Action item:
The listing below should be printed exactly, every line of it. Skip the pictures.
◇ ◇ ◇
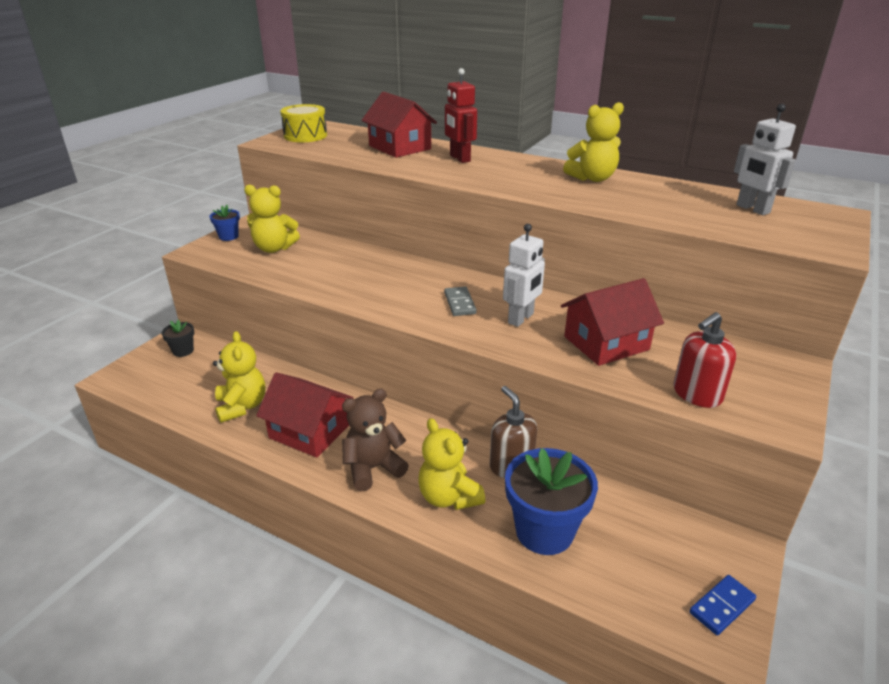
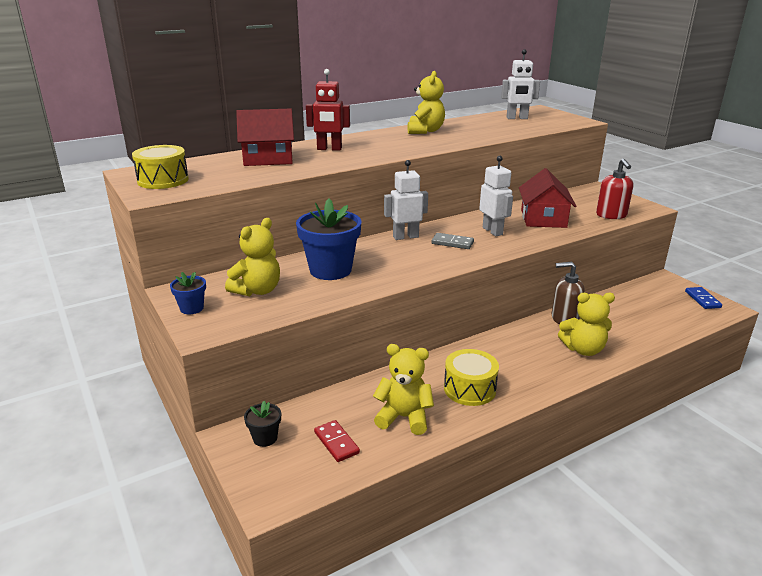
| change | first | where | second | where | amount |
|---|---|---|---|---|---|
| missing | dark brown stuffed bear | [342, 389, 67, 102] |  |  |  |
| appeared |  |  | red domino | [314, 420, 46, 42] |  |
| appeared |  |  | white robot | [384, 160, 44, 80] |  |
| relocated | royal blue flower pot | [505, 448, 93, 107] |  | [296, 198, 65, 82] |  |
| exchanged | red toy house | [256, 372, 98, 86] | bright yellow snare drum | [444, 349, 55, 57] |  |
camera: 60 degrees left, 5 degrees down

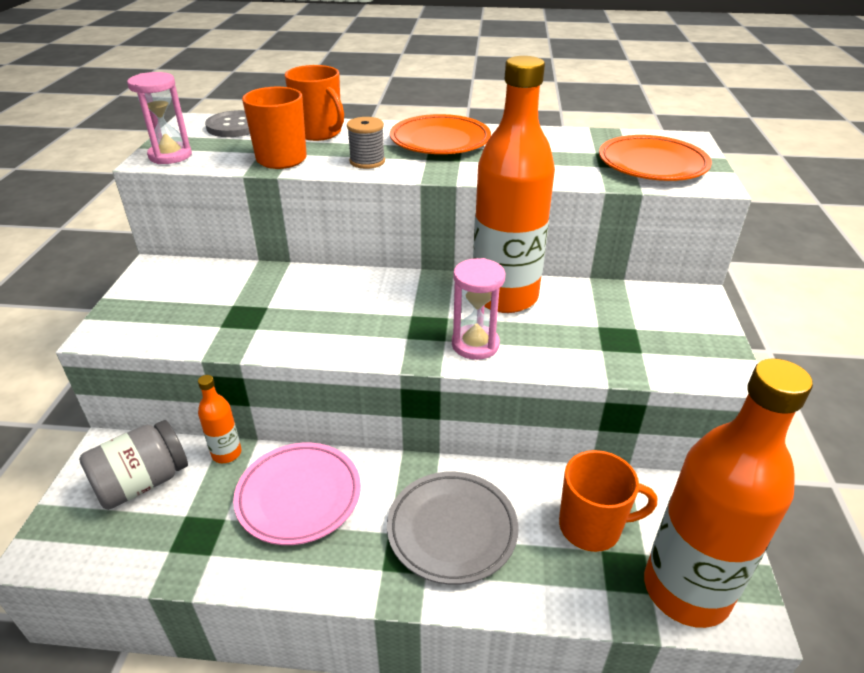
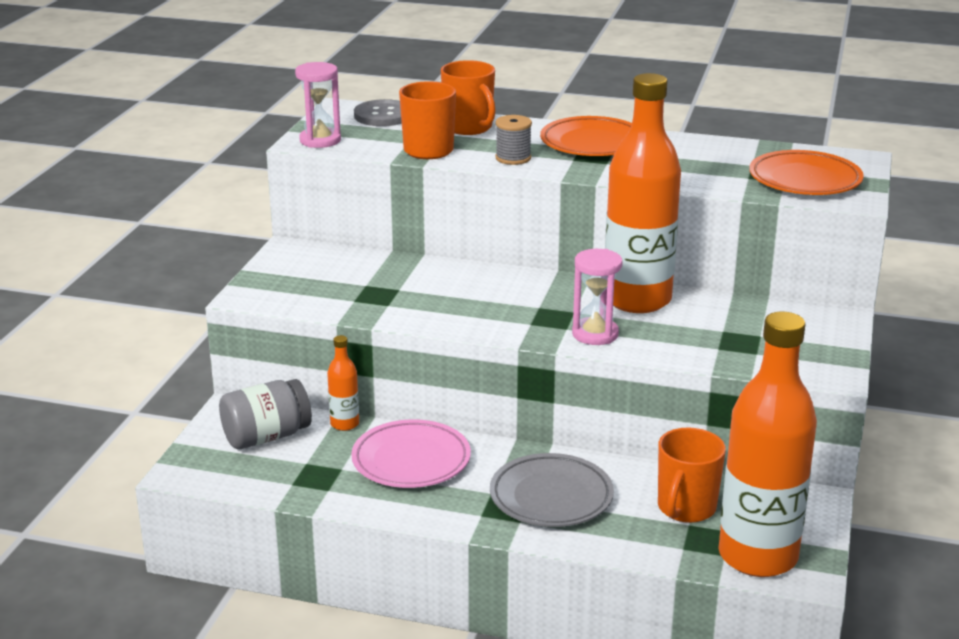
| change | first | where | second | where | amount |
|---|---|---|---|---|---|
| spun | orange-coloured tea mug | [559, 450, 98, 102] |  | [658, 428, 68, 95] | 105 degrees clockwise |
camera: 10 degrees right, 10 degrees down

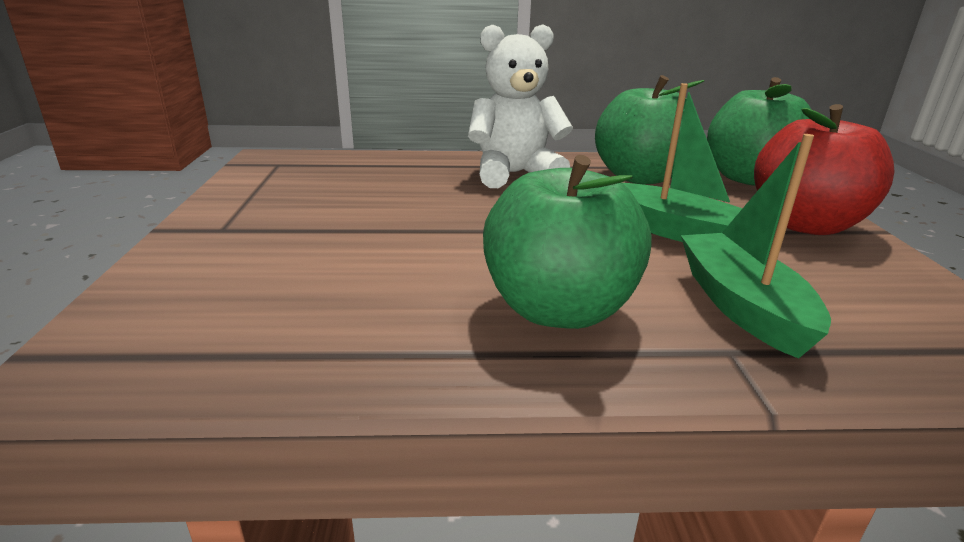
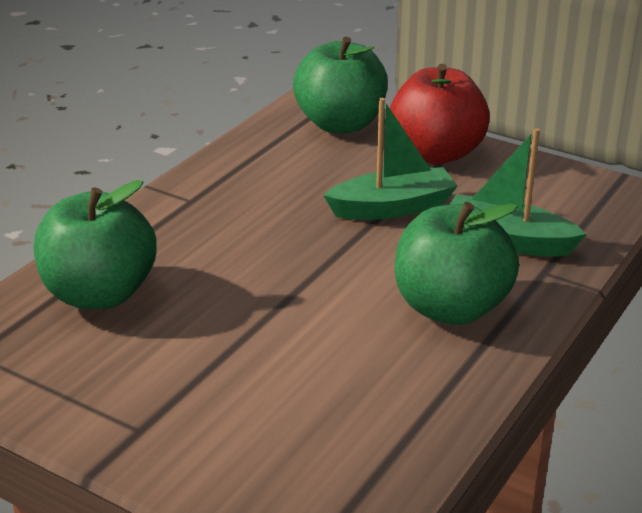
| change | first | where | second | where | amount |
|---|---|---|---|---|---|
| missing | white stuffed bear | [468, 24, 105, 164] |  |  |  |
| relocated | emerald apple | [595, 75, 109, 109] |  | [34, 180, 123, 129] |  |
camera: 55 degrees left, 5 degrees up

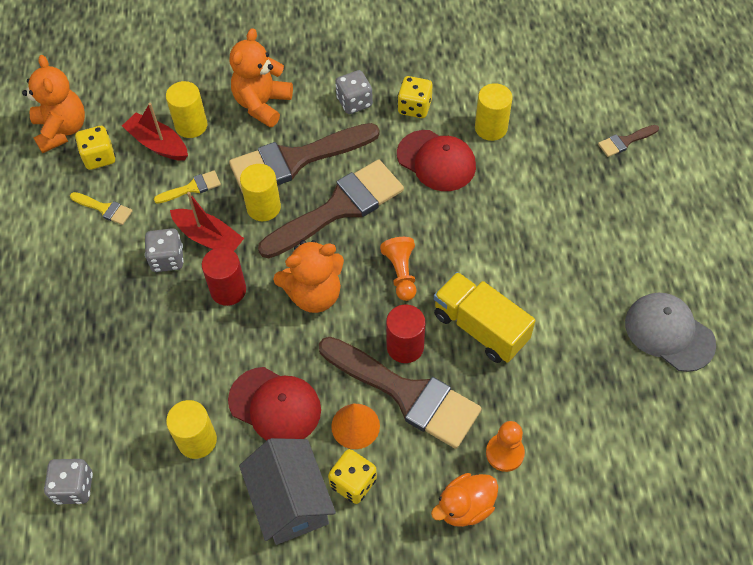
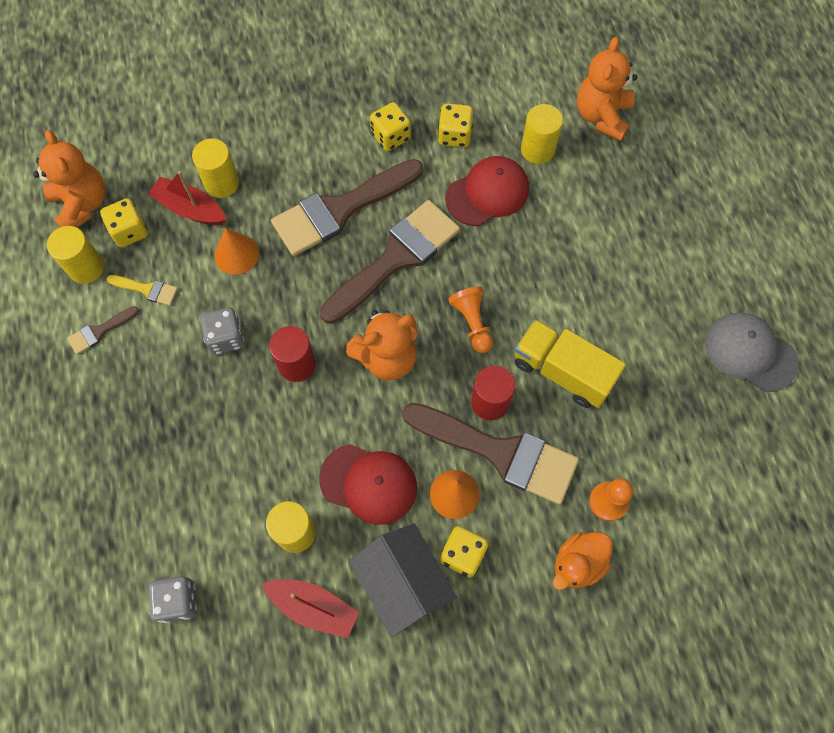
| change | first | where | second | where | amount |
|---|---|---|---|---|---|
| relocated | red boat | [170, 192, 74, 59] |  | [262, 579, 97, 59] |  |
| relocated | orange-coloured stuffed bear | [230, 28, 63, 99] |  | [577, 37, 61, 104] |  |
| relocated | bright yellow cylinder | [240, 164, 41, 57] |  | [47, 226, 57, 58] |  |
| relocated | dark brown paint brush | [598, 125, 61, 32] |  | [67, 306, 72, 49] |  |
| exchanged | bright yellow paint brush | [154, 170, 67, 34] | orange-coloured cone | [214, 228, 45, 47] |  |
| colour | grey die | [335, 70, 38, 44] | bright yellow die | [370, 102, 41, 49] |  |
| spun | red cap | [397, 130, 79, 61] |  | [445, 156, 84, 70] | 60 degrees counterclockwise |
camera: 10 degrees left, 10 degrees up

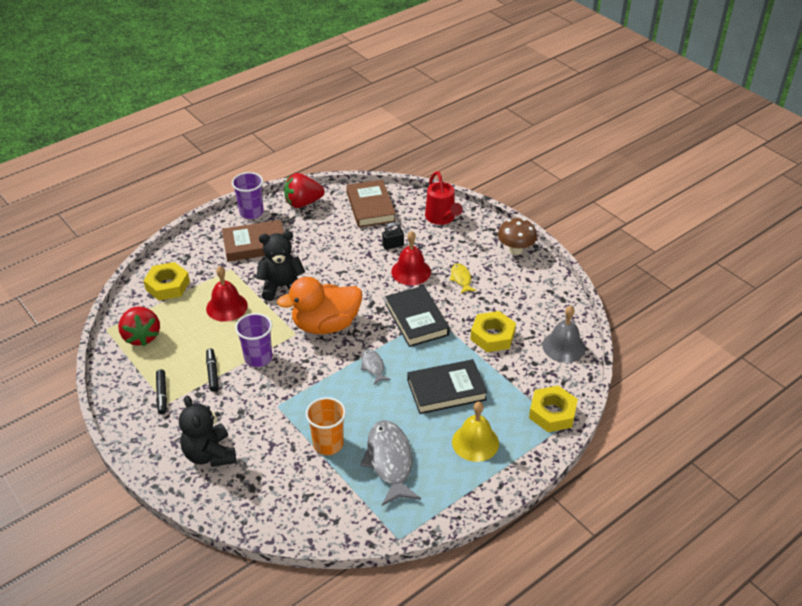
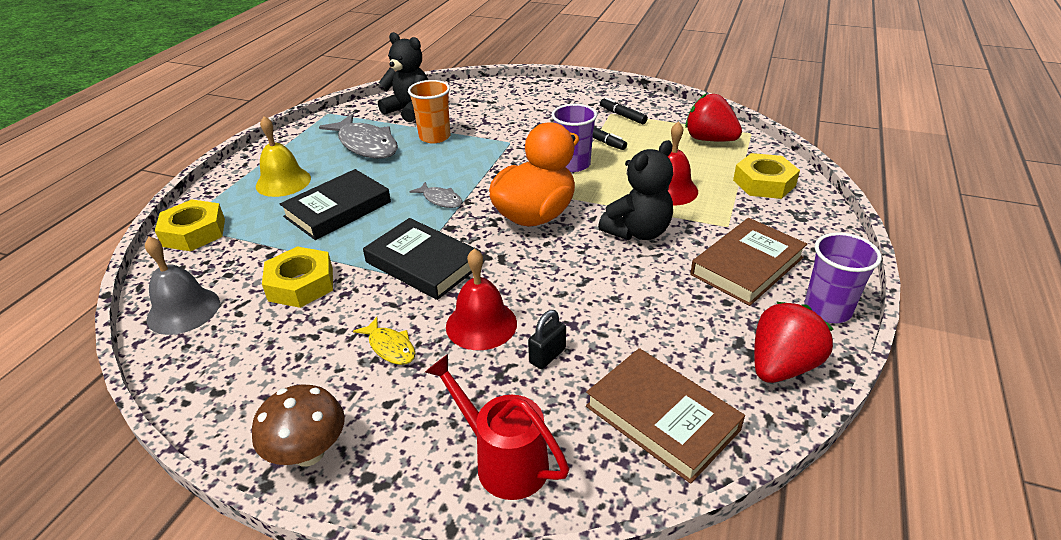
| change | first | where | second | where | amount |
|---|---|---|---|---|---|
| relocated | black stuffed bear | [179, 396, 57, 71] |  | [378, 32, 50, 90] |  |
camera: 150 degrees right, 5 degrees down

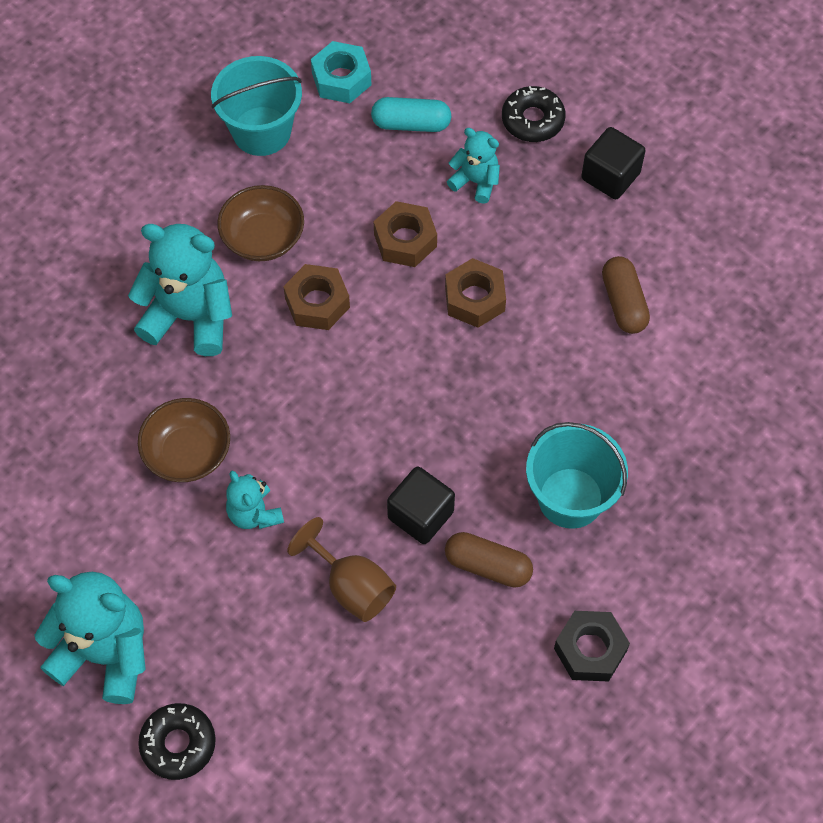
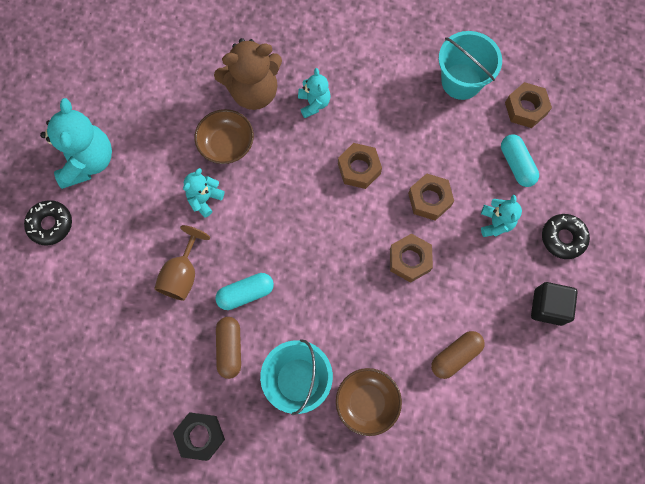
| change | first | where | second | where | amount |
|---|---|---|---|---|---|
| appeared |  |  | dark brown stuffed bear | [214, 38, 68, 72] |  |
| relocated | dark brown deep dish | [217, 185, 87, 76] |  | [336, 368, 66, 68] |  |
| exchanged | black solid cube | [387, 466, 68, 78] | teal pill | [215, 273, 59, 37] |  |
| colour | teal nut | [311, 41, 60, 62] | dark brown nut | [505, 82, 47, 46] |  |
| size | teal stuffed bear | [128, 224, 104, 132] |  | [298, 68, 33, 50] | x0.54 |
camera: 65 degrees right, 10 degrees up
◇ ◇ ◇
Written answer:
| change | first | where | second | where | amount |
|---|---|---|---|---|---|
| missing | dark brown stuffed bear | [342, 389, 67, 102] |  |  |  |
| appeared |  |  | red domino | [314, 420, 46, 42] |  |
| appeared |  |  | white robot | [384, 160, 44, 80] |  |
| relocated | royal blue flower pot | [505, 448, 93, 107] |  | [296, 198, 65, 82] |  |
| exchanged | red toy house | [256, 372, 98, 86] | bright yellow snare drum | [444, 349, 55, 57] |  |
camera: 60 degrees left, 5 degrees down

| change | first | where | second | where | amount |
|---|---|---|---|---|---|
| spun | orange-coloured tea mug | [559, 450, 98, 102] |  | [658, 428, 68, 95] | 105 degrees clockwise |
camera: 10 degrees right, 10 degrees down

| change | first | where | second | where | amount |
|---|---|---|---|---|---|
| missing | white stuffed bear | [468, 24, 105, 164] |  |  |  |
| relocated | emerald apple | [595, 75, 109, 109] |  | [34, 180, 123, 129] |  |
camera: 55 degrees left, 5 degrees up

| change | first | where | second | where | amount |
|---|---|---|---|---|---|
| relocated | red boat | [170, 192, 74, 59] |  | [262, 579, 97, 59] |  |
| relocated | orange-coloured stuffed bear | [230, 28, 63, 99] |  | [577, 37, 61, 104] |  |
| relocated | bright yellow cylinder | [240, 164, 41, 57] |  | [47, 226, 57, 58] |  |
| relocated | dark brown paint brush | [598, 125, 61, 32] |  | [67, 306, 72, 49] |  |
| exchanged | bright yellow paint brush | [154, 170, 67, 34] | orange-coloured cone | [214, 228, 45, 47] |  |
| colour | grey die | [335, 70, 38, 44] | bright yellow die | [370, 102, 41, 49] |  |
| spun | red cap | [397, 130, 79, 61] |  | [445, 156, 84, 70] | 60 degrees counterclockwise |
camera: 10 degrees left, 10 degrees up

| change | first | where | second | where | amount |
|---|---|---|---|---|---|
| relocated | black stuffed bear | [179, 396, 57, 71] |  | [378, 32, 50, 90] |  |
camera: 150 degrees right, 5 degrees down

| change | first | where | second | where | amount |
|---|---|---|---|---|---|
| appeared |  |  | dark brown stuffed bear | [214, 38, 68, 72] |  |
| relocated | dark brown deep dish | [217, 185, 87, 76] |  | [336, 368, 66, 68] |  |
| exchanged | black solid cube | [387, 466, 68, 78] | teal pill | [215, 273, 59, 37] |  |
| colour | teal nut | [311, 41, 60, 62] | dark brown nut | [505, 82, 47, 46] |  |
| size | teal stuffed bear | [128, 224, 104, 132] |  | [298, 68, 33, 50] | x0.54 |
camera: 65 degrees right, 10 degrees up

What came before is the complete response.